Information shown:
▶
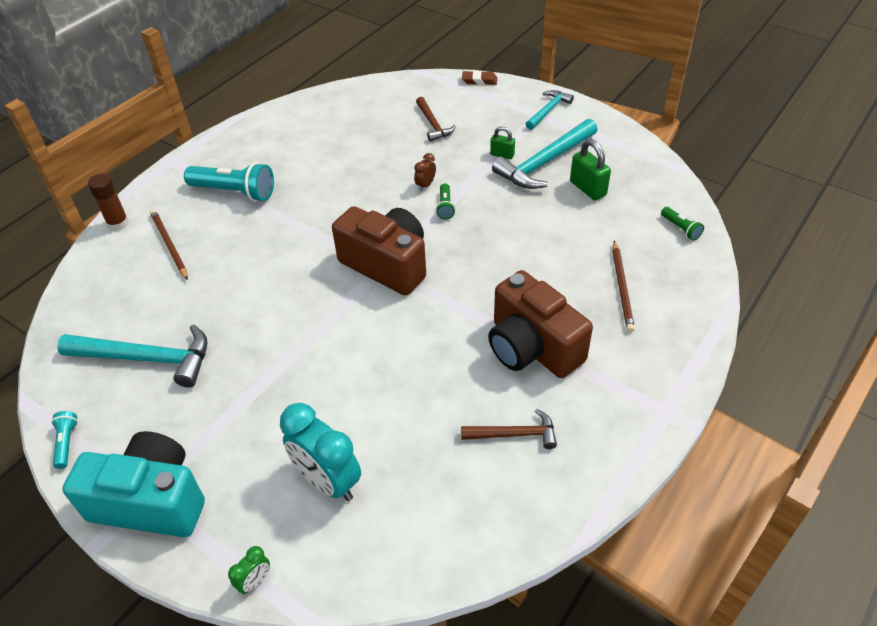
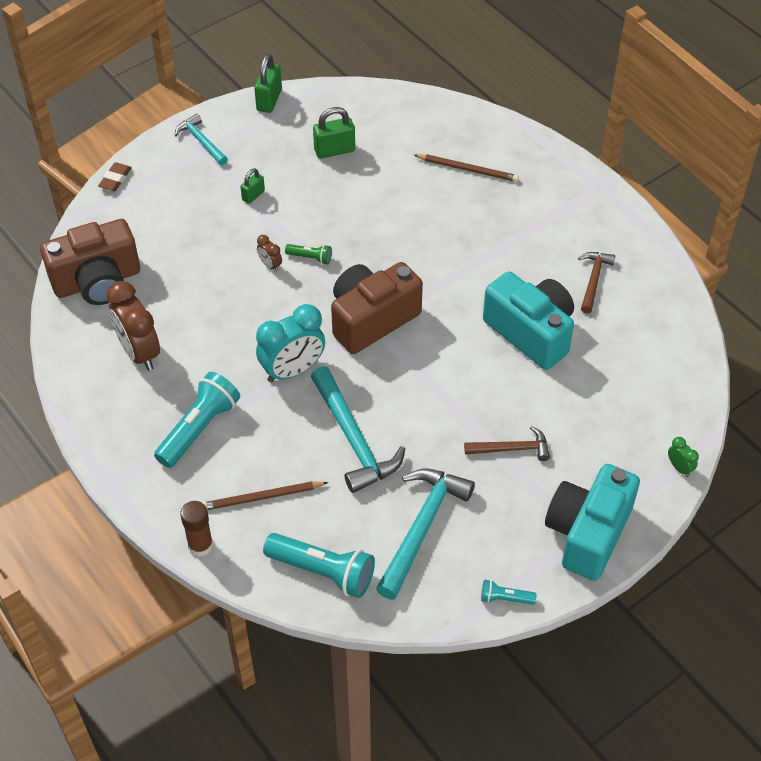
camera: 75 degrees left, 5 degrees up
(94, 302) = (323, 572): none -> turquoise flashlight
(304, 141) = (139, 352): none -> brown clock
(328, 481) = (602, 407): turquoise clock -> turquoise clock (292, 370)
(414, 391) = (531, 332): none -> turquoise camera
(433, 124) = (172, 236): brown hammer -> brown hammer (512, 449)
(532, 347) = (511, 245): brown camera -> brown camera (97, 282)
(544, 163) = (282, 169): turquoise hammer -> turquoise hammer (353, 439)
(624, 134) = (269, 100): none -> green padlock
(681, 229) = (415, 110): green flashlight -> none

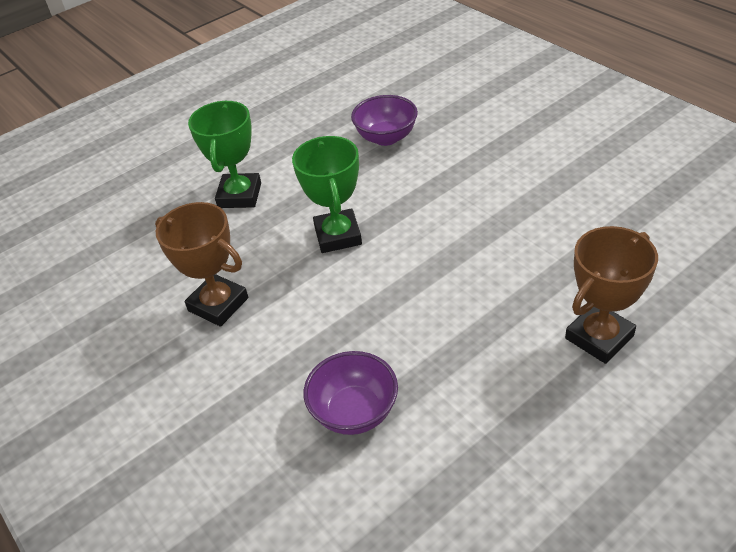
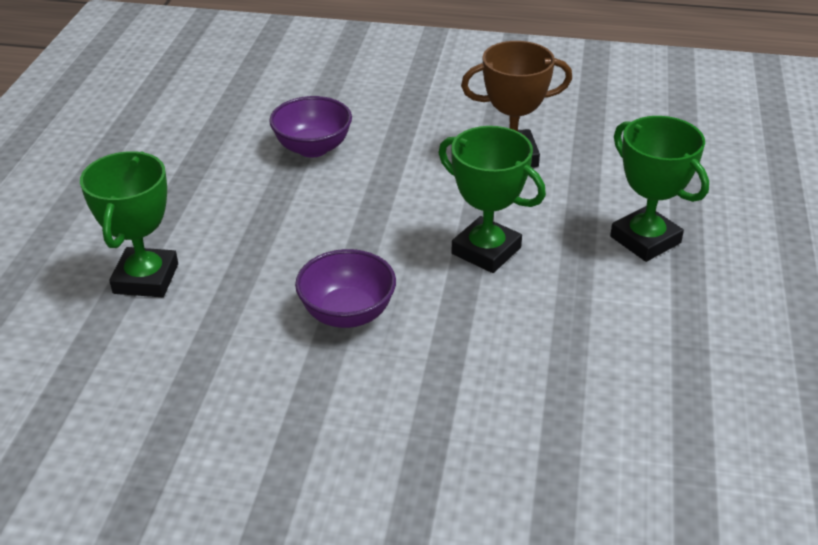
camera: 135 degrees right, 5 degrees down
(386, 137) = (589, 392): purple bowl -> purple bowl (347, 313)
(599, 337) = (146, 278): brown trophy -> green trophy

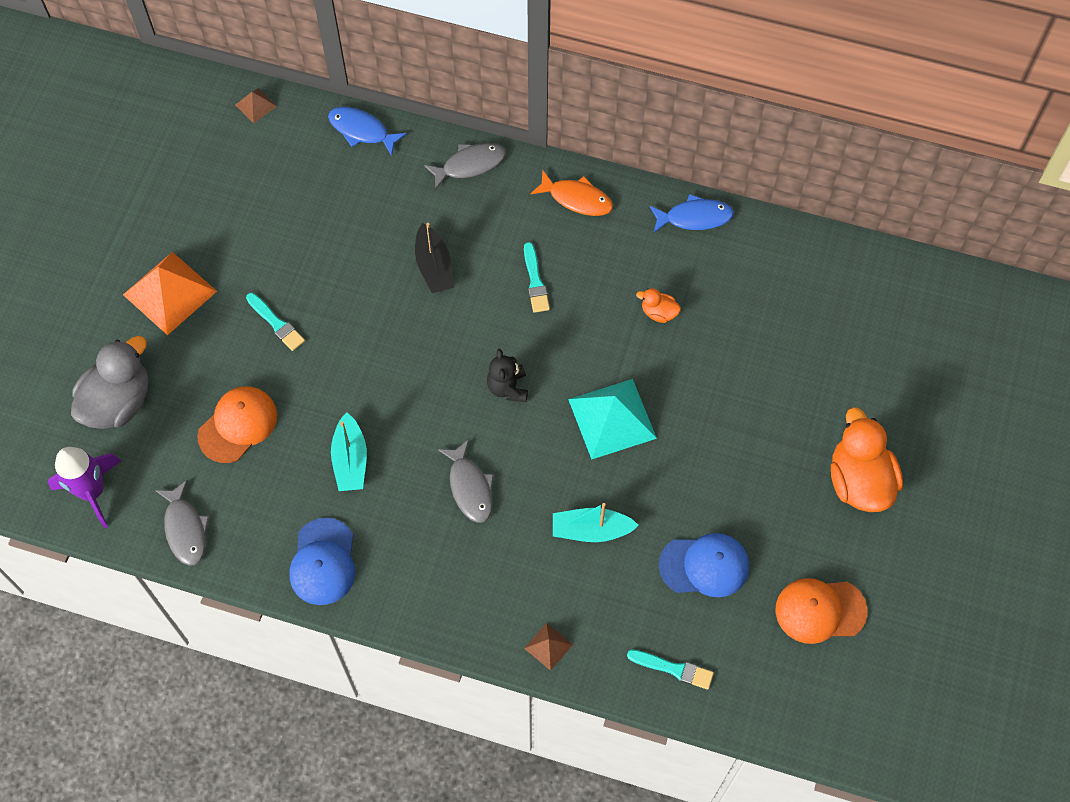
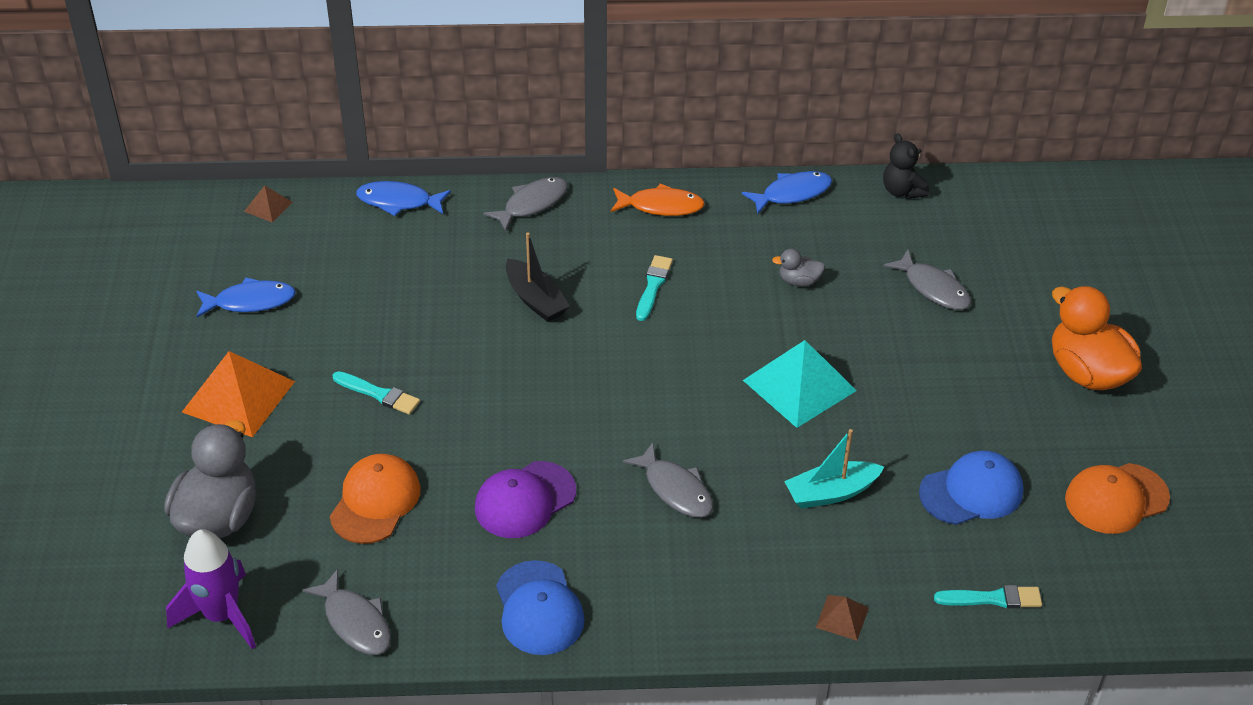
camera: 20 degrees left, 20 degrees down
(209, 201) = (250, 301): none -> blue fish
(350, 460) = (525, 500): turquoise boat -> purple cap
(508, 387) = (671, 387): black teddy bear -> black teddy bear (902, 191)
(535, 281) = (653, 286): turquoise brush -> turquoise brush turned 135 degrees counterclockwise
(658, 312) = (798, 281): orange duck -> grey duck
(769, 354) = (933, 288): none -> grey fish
◀
Exercise directions:
For the material above, give again only the lines starting at the line that contains "(544, 163) = (282, 169): turquoise" and ending at the line that contains "camera: 20 degrees left, 20 degrees down". Pictures do not belong in the copy.

Answer below:
(544, 163) = (282, 169): turquoise hammer -> turquoise hammer (353, 439)
(624, 134) = (269, 100): none -> green padlock
(681, 229) = (415, 110): green flashlight -> none

camera: 135 degrees right, 5 degrees down
(386, 137) = (589, 392): purple bowl -> purple bowl (347, 313)
(599, 337) = (146, 278): brown trophy -> green trophy

camera: 20 degrees left, 20 degrees down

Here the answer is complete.